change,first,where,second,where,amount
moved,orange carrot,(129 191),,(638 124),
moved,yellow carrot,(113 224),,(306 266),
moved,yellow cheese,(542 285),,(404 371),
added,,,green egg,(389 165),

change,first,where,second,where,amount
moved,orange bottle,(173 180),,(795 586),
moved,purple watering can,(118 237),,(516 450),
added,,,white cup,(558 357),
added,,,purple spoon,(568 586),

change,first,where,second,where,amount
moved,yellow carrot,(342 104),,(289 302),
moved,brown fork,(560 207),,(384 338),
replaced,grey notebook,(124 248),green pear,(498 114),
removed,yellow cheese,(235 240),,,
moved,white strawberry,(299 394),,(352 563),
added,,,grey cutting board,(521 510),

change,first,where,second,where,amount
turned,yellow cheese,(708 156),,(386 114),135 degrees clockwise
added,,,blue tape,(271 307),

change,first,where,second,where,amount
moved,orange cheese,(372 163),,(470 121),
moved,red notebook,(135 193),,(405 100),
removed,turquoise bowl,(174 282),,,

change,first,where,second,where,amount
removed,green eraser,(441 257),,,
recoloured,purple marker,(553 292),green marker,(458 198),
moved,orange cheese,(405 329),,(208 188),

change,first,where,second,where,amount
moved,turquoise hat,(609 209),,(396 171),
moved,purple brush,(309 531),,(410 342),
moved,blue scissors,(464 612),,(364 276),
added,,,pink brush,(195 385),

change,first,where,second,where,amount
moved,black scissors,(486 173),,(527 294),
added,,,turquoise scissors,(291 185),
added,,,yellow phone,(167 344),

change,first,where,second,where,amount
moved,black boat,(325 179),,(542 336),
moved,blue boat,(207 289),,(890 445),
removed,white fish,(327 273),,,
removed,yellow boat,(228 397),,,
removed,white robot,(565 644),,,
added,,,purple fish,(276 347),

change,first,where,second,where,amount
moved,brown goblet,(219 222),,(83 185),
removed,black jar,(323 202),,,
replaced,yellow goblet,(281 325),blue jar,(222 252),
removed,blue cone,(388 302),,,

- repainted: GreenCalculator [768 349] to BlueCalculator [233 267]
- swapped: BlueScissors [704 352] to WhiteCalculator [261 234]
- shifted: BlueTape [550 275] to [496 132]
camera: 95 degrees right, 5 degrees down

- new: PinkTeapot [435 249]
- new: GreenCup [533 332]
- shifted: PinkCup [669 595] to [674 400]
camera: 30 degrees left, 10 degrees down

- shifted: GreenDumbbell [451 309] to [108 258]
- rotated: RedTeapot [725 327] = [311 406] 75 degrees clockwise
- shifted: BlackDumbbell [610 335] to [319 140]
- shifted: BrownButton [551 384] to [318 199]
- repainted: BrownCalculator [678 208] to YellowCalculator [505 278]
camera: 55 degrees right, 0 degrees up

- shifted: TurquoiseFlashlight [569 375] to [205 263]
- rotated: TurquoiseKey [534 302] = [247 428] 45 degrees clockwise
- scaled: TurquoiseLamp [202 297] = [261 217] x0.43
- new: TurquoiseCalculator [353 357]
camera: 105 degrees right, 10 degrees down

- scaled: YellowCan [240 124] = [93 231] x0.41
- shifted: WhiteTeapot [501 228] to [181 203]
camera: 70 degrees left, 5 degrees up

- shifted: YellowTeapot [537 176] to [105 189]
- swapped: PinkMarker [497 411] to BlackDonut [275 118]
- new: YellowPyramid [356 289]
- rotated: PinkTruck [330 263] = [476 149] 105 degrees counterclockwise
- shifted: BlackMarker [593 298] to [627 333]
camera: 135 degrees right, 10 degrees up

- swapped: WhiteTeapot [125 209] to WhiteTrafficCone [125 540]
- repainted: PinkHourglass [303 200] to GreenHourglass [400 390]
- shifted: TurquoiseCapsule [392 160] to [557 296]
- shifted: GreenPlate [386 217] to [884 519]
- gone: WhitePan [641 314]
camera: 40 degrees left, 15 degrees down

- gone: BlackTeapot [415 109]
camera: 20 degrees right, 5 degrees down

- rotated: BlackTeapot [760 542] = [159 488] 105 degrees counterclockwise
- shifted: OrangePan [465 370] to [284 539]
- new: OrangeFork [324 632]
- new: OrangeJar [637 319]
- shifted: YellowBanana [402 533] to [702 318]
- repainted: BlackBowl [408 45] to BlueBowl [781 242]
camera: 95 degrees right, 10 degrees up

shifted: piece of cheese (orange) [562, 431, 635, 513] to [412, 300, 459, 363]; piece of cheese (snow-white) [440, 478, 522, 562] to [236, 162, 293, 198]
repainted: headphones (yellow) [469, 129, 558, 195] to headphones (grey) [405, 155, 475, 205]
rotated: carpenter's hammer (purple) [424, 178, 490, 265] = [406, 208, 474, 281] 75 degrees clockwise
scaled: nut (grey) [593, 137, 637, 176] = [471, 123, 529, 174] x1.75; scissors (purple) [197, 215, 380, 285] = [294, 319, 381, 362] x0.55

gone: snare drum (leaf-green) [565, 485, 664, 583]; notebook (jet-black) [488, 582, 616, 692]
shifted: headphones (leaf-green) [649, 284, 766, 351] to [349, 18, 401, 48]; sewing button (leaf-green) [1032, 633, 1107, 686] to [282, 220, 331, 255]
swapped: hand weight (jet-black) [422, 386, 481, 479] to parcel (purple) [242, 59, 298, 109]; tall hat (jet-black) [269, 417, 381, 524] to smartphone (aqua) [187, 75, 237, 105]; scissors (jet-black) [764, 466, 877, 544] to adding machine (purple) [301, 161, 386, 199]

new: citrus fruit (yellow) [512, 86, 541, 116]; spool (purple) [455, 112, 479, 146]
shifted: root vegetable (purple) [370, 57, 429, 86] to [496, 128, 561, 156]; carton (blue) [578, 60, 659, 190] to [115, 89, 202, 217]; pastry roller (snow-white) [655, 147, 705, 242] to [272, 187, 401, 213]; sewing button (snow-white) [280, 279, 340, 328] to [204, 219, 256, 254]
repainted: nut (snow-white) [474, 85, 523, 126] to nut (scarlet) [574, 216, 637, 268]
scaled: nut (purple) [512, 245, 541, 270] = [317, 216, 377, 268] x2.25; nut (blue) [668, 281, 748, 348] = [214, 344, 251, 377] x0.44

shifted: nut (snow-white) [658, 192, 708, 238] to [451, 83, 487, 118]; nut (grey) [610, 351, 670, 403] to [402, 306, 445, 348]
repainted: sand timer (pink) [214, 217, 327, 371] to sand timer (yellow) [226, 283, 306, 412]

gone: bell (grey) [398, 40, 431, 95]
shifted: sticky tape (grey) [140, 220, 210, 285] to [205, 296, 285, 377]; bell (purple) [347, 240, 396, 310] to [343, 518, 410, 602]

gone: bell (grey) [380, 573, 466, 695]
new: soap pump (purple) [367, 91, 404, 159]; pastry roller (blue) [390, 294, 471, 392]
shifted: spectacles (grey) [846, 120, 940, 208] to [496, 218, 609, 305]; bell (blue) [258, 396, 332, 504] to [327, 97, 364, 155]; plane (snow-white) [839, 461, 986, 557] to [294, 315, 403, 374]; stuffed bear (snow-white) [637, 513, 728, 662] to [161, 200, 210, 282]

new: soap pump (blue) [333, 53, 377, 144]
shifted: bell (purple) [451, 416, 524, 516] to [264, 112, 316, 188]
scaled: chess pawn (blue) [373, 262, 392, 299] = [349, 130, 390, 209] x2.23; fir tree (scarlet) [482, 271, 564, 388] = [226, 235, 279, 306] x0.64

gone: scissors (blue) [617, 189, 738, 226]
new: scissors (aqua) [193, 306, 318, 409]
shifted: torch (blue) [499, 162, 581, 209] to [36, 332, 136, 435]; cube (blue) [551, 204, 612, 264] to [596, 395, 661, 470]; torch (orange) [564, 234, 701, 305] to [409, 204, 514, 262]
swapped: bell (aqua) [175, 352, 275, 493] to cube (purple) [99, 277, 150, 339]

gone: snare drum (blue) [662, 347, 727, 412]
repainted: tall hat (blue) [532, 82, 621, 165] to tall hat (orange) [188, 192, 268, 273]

════════════════════

- Exercise brief
Would you copy out exactly the lines above that start at the one containing "- repainted: GreenCalculator" and end at the one containing "- shifted: BlueTape [550 275] to [496 132]", inclusive?

- Result for this task
- repainted: GreenCalculator [768 349] to BlueCalculator [233 267]
- swapped: BlueScissors [704 352] to WhiteCalculator [261 234]
- shifted: BlueTape [550 275] to [496 132]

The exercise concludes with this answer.